Each line of the data below that contains "left" must be copied.

------------

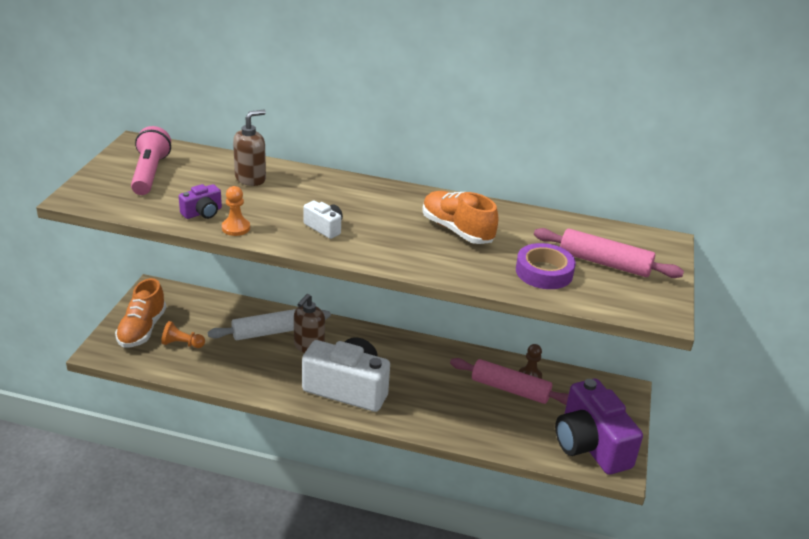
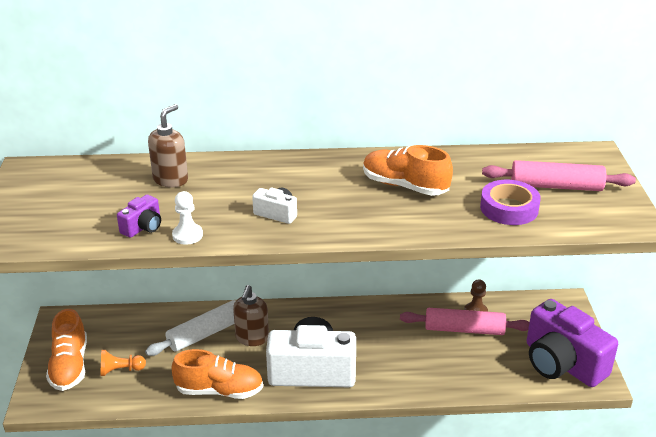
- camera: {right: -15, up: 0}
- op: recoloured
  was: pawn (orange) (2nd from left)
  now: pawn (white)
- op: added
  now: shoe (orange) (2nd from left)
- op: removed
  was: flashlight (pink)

------------

» Solution
  was: pawn (orange) (2nd from left)
  now: shoe (orange) (2nd from left)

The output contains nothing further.